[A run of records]
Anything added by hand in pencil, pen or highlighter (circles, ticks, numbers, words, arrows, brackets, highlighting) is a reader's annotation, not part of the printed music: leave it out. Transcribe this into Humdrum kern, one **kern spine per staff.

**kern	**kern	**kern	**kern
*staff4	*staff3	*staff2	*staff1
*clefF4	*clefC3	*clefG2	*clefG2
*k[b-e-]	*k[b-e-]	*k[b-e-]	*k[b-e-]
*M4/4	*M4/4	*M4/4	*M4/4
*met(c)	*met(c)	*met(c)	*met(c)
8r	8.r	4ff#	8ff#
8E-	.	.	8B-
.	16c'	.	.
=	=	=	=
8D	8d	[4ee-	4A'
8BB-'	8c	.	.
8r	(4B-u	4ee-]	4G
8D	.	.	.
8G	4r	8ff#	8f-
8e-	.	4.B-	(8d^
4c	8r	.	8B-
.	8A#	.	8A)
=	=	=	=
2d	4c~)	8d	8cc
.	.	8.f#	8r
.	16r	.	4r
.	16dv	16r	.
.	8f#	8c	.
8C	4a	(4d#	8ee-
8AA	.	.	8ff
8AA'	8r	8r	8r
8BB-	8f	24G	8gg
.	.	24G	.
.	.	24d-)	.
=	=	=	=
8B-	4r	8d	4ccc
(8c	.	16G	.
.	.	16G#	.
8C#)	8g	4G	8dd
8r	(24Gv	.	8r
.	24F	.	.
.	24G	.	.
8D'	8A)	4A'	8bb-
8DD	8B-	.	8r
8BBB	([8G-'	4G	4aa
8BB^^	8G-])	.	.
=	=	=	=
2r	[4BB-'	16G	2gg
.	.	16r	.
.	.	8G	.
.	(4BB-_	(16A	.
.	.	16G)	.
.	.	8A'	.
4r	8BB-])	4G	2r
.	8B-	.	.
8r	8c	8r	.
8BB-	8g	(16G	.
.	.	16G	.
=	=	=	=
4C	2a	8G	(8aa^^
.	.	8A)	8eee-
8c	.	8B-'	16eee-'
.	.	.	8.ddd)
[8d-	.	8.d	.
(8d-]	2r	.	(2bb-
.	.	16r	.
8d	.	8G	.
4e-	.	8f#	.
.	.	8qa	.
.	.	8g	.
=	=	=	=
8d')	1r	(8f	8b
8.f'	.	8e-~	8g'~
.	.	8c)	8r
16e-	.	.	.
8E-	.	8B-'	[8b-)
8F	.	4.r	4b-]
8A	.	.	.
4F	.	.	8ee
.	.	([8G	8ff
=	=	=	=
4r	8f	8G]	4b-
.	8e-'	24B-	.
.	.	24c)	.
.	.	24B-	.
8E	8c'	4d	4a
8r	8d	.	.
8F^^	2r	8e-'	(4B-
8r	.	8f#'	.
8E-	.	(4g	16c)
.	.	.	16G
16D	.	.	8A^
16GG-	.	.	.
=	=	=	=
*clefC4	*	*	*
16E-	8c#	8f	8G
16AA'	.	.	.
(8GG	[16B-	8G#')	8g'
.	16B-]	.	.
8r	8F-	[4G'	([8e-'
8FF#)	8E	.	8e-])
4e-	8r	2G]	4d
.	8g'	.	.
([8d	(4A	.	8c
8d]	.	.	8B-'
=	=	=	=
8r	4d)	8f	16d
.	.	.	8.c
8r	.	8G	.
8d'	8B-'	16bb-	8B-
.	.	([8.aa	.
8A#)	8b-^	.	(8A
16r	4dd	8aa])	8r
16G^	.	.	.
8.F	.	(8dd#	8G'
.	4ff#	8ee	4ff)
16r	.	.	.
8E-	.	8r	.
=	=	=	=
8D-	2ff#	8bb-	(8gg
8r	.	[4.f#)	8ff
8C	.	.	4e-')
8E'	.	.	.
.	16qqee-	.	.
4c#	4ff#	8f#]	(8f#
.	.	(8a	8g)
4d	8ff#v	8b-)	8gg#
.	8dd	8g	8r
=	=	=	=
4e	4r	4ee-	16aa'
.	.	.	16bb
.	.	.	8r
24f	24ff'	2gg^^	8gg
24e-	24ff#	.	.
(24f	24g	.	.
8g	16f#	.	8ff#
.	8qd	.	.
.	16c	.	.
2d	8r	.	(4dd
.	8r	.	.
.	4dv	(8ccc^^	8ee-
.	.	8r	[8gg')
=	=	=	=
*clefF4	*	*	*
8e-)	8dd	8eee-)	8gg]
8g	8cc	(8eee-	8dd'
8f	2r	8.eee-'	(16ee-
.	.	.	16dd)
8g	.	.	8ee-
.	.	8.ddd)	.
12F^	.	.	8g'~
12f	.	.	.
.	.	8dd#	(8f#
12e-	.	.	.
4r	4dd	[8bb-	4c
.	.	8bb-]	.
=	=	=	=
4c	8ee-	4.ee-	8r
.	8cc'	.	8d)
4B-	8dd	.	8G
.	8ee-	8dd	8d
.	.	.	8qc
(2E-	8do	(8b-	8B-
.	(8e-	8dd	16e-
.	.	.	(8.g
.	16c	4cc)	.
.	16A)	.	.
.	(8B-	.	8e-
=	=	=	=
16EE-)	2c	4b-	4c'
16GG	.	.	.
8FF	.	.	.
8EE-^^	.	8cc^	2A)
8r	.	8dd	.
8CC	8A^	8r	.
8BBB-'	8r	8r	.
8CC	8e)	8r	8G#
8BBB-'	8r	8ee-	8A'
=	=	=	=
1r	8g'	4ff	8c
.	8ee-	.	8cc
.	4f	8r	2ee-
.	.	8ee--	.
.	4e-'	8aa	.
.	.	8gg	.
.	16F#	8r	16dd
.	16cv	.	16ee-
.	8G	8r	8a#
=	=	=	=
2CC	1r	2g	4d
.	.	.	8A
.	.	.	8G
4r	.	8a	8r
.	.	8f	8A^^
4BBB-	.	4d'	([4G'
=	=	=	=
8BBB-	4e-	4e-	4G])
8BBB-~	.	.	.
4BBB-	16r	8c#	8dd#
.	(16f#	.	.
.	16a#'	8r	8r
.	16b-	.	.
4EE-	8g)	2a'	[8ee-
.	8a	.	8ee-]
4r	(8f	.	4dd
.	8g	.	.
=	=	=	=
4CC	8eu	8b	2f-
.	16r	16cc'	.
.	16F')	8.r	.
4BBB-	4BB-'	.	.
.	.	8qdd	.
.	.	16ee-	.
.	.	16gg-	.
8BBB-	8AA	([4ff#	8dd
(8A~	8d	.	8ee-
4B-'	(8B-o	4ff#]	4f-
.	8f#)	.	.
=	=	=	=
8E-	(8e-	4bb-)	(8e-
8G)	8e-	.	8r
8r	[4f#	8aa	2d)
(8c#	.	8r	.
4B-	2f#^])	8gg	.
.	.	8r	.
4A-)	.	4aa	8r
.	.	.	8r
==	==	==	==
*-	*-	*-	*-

Work to be completed>
Show each line of the data above that contains the string "kern".

Task response>
Anything added by hand in pencil, pen or highlighter (circles, ticks, numbers, words, arrows, brackets, highlighting) is a reader's annotation, not part of the printed music: leave it out. Transcribe this into Humdrum kern, one **kern spine per staff.
**kern	**kern	**kern	**kern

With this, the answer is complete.